*** Opening Dataset excerpts ***

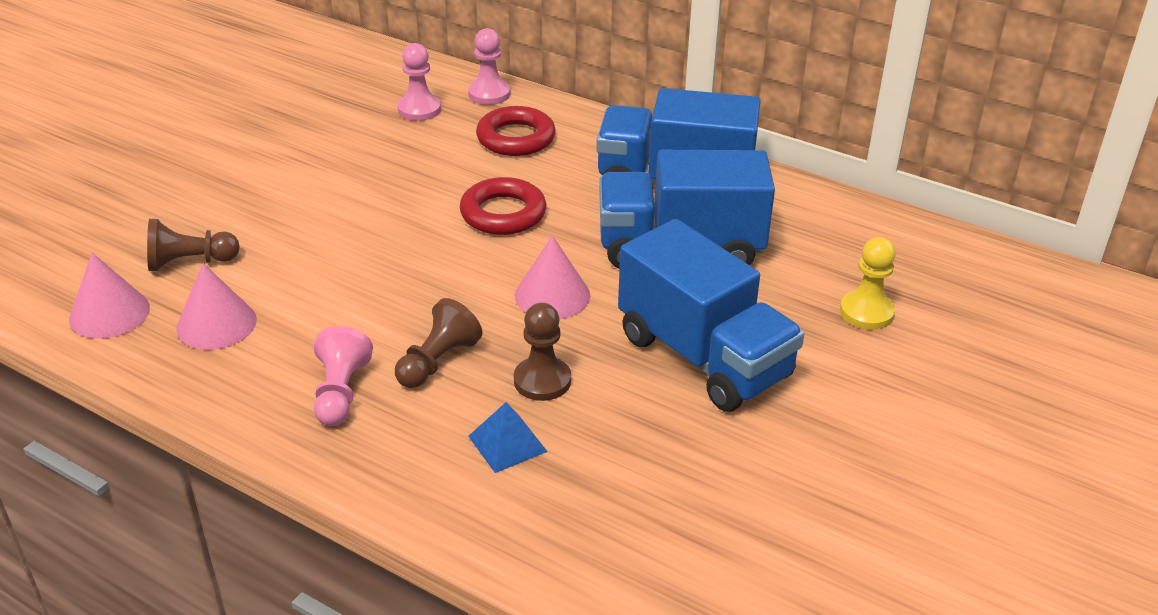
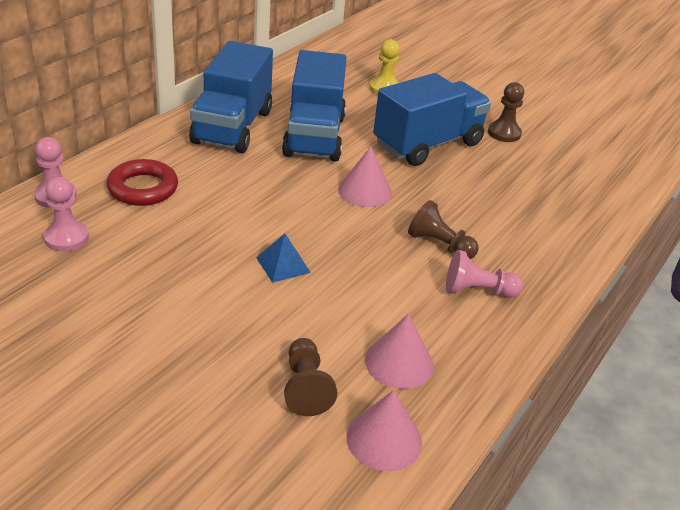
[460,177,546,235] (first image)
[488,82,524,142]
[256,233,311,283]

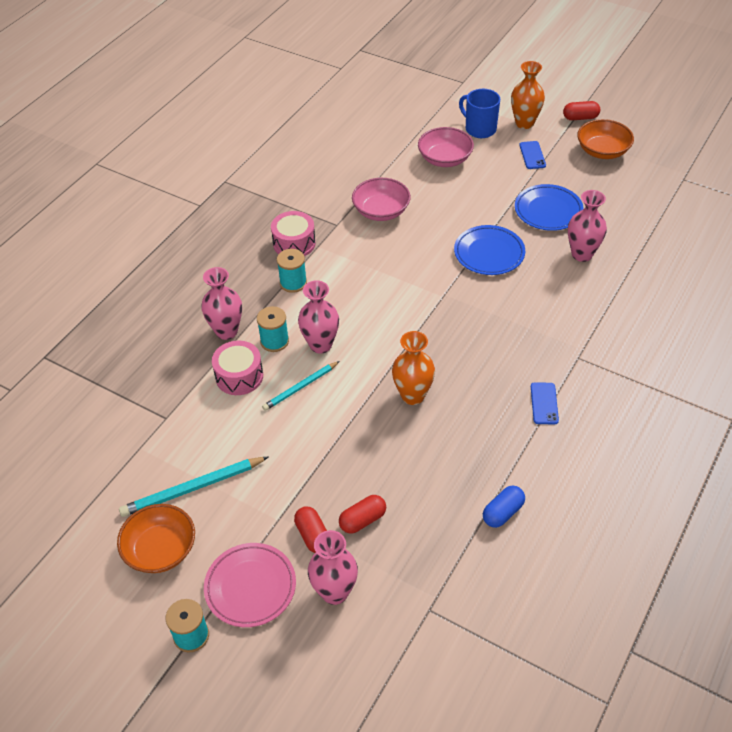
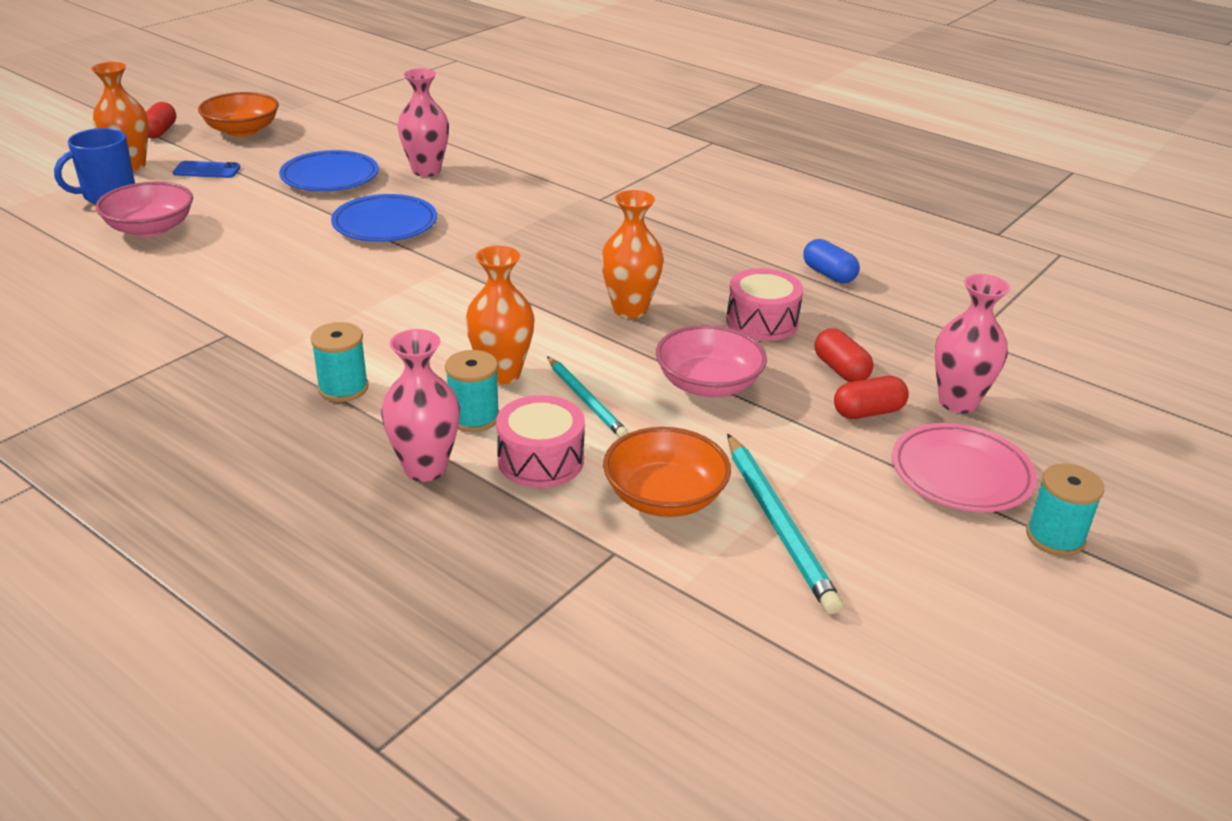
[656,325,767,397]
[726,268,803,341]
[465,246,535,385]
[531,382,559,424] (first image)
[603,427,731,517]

*** Closing Dataset excerpts ***

▸ **What to produce**: Repeat the data exactly. No pictures should appear.

▸ **Result**:
[460,177,546,235] (first image)
[488,82,524,142]
[256,233,311,283]

[656,325,767,397]
[726,268,803,341]
[465,246,535,385]
[531,382,559,424] (first image)
[603,427,731,517]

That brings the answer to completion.